Exercise goal:
Check every line of the material below, and show those that contain "green".
:: Records supplied ::
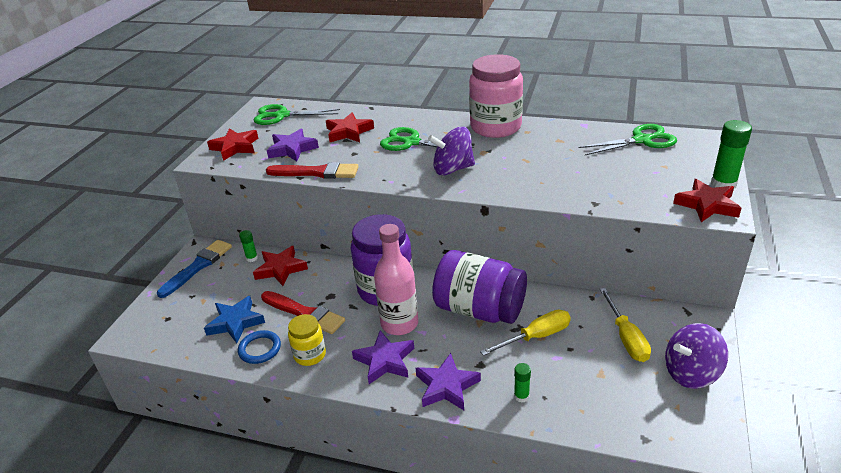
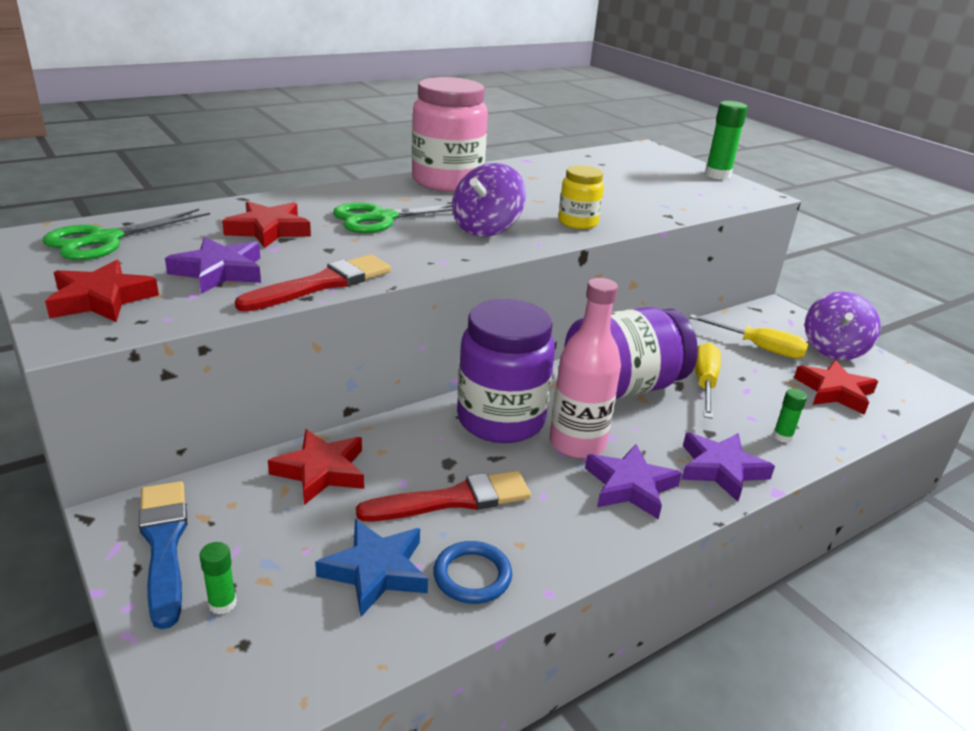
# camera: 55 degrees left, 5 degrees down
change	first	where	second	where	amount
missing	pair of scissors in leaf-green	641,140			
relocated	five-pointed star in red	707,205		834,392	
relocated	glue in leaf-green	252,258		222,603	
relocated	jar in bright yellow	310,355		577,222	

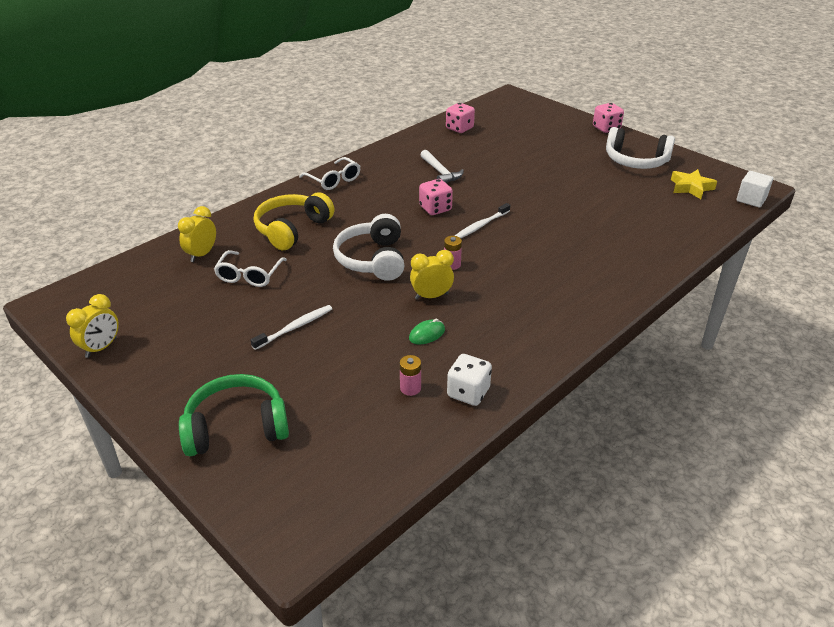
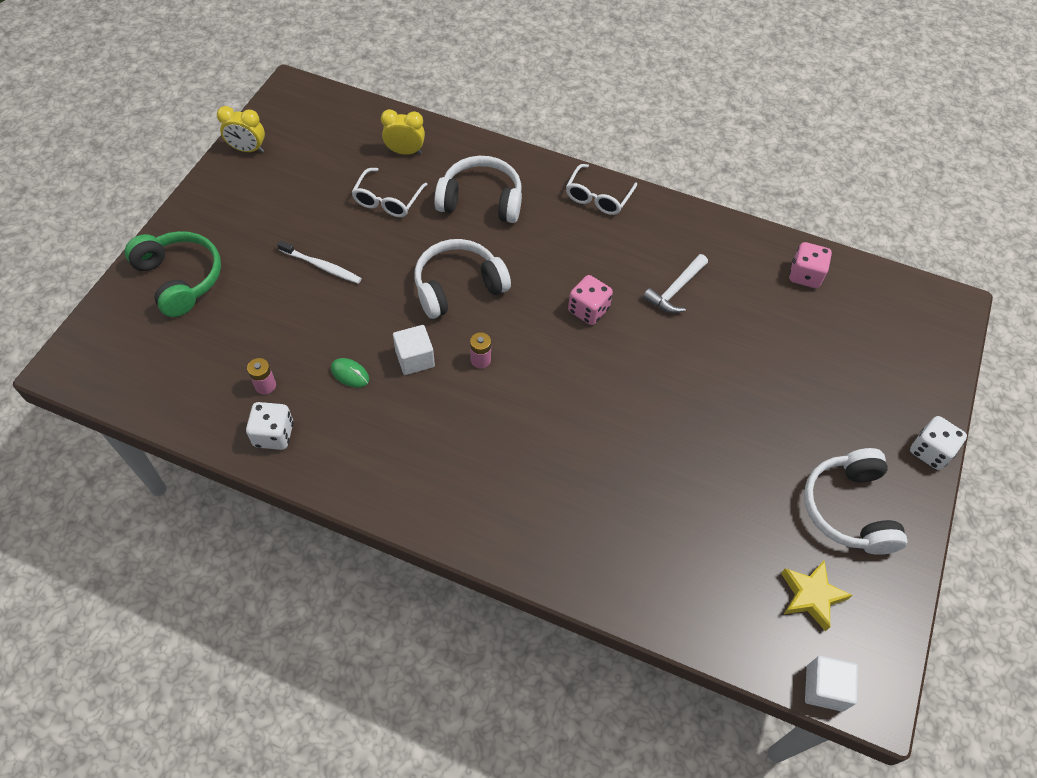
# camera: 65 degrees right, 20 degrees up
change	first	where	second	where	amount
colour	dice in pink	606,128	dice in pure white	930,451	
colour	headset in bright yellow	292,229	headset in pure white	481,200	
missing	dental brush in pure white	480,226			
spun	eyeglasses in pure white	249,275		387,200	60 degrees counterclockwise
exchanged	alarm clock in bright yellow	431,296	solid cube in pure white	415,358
:::
:: Records supplied ::
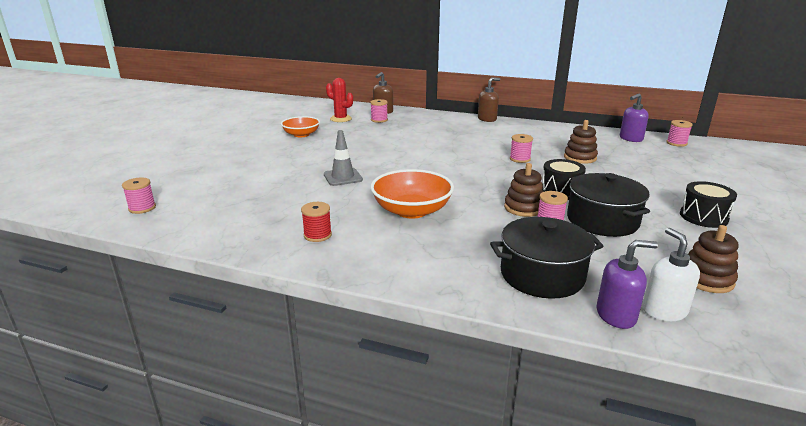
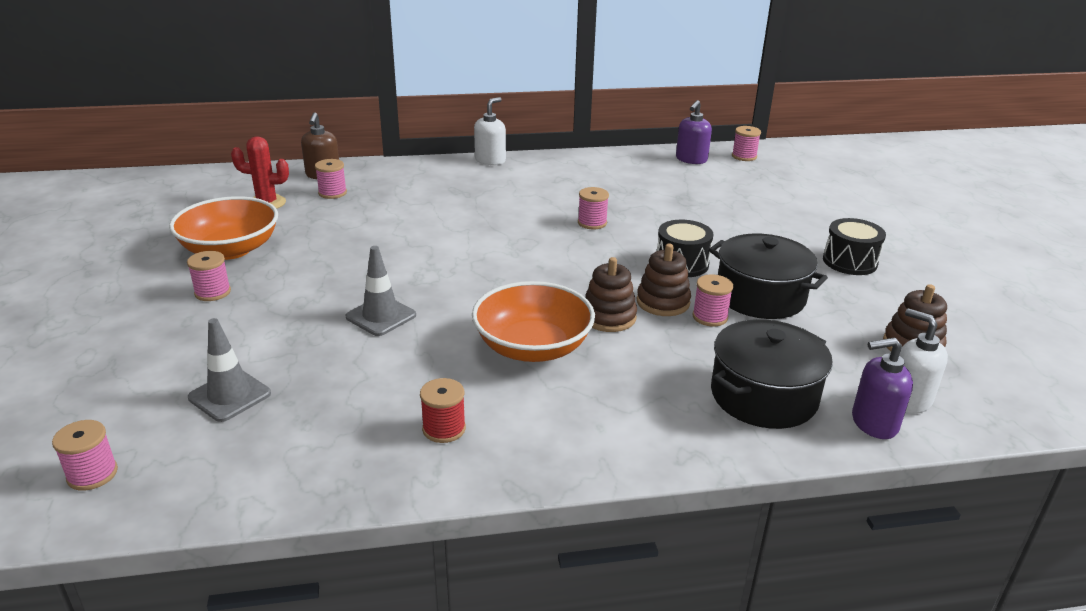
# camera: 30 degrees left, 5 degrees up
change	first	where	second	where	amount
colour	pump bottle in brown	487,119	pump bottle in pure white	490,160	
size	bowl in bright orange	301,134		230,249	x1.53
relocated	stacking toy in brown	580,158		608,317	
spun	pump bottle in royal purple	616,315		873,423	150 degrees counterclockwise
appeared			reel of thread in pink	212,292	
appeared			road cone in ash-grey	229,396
:::
Reply:
missing	pair of scissors in leaf-green	641,140			
relocated	glue in leaf-green	252,258		222,603	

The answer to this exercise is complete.